Exercise data -
************

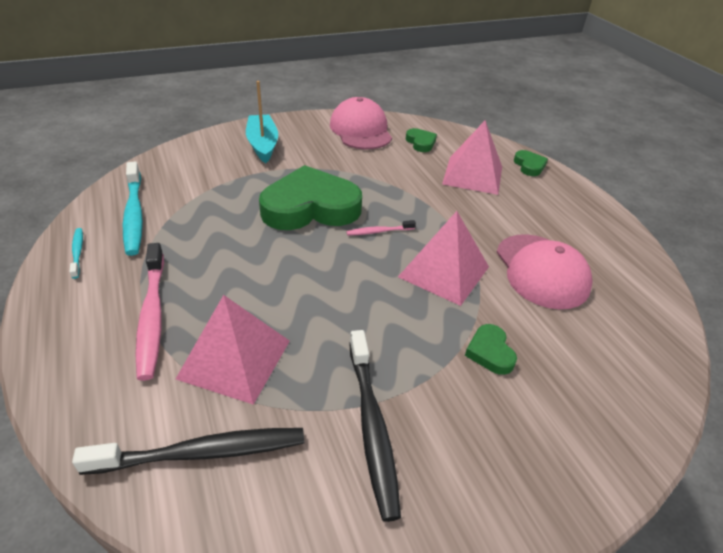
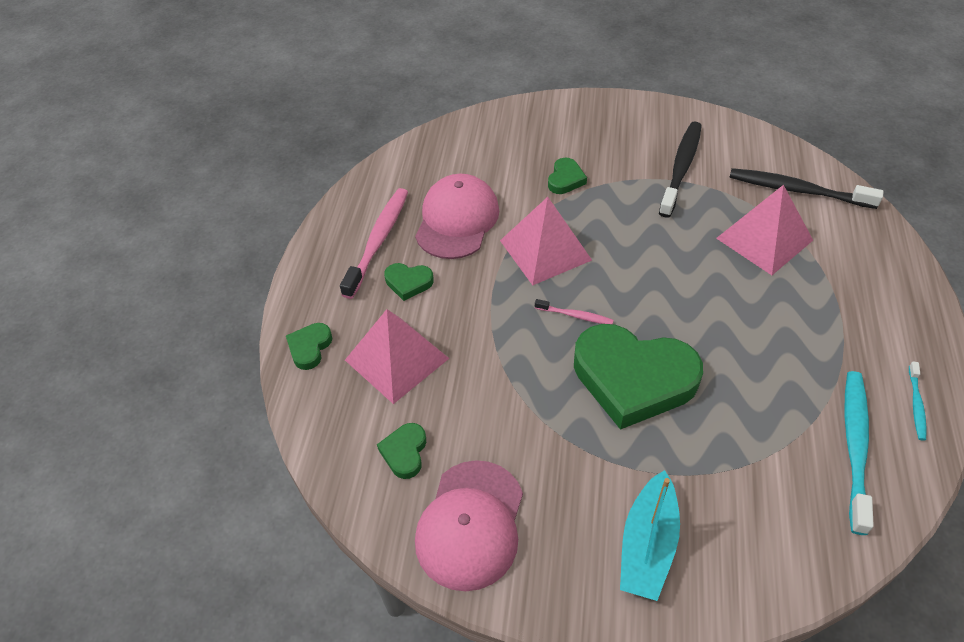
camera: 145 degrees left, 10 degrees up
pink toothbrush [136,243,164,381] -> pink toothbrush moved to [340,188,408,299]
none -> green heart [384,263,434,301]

************

Activity -
Print out the whole listing word for word. Leave the pictures out.

Output of the task -
camera: 145 degrees left, 10 degrees up
pink toothbrush [136,243,164,381] -> pink toothbrush moved to [340,188,408,299]
none -> green heart [384,263,434,301]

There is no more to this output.